Records from a dataset
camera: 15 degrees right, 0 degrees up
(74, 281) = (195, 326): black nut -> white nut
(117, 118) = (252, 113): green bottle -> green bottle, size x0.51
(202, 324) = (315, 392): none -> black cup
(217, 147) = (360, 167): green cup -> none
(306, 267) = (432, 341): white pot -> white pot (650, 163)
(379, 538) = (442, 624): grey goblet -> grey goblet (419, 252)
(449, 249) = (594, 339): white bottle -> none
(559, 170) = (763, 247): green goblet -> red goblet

...

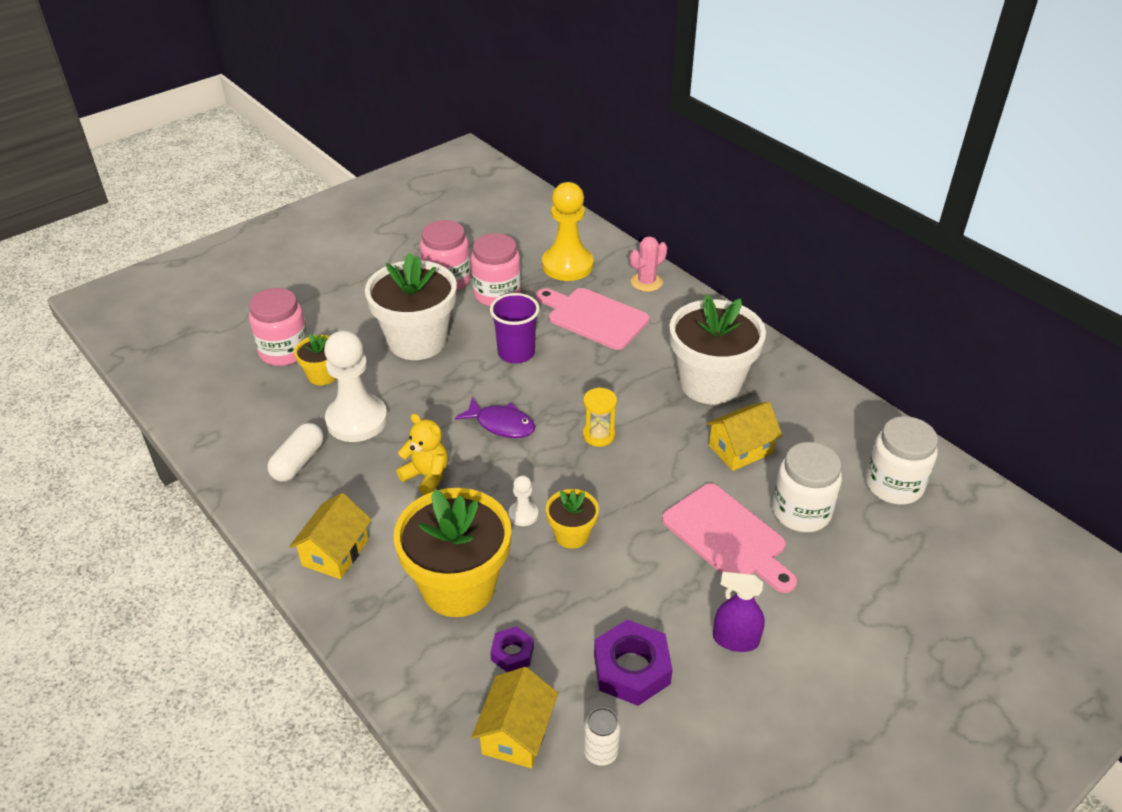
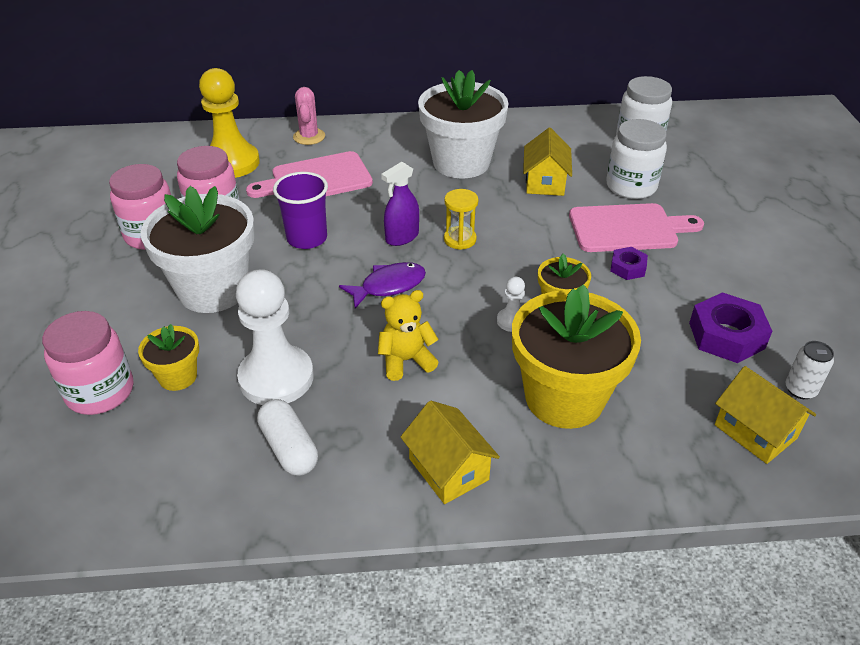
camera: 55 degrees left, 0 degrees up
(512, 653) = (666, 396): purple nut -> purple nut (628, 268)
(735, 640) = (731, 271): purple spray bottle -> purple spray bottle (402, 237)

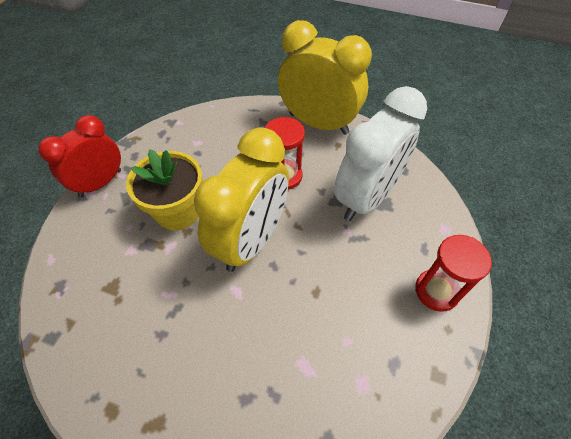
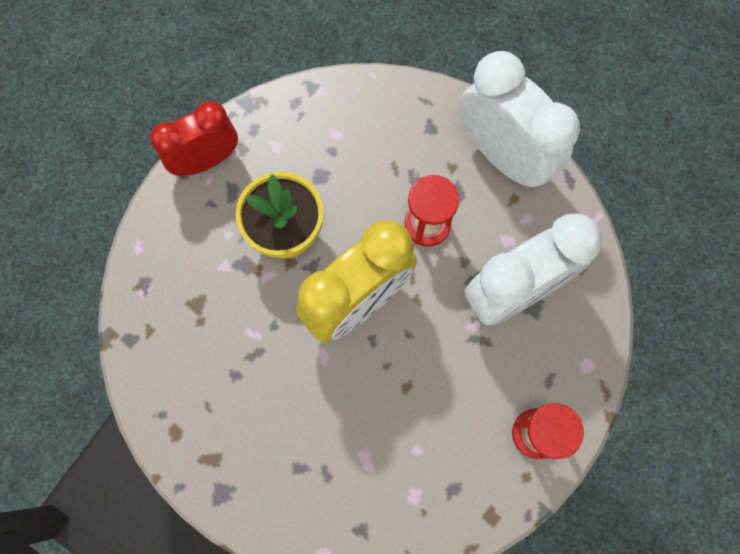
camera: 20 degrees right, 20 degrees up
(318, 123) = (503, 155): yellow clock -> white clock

--

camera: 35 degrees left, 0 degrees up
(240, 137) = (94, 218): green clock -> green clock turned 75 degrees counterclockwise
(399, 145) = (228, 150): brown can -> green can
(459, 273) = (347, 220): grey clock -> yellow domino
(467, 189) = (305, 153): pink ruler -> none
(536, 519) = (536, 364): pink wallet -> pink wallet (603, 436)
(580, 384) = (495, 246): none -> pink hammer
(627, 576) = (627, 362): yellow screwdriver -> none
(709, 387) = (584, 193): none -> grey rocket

To do →
Starting at the line above that contains "camera: 55 degrees left, 0 degrees up", transcribe every line exactly through the line that contains "(318, 123) = (503, 155): yellow", including that last one, and skip the pictures.

Completed exercise →
camera: 55 degrees left, 0 degrees up
(512, 653) = (666, 396): purple nut -> purple nut (628, 268)
(735, 640) = (731, 271): purple spray bottle -> purple spray bottle (402, 237)

camera: 20 degrees right, 20 degrees up
(318, 123) = (503, 155): yellow clock -> white clock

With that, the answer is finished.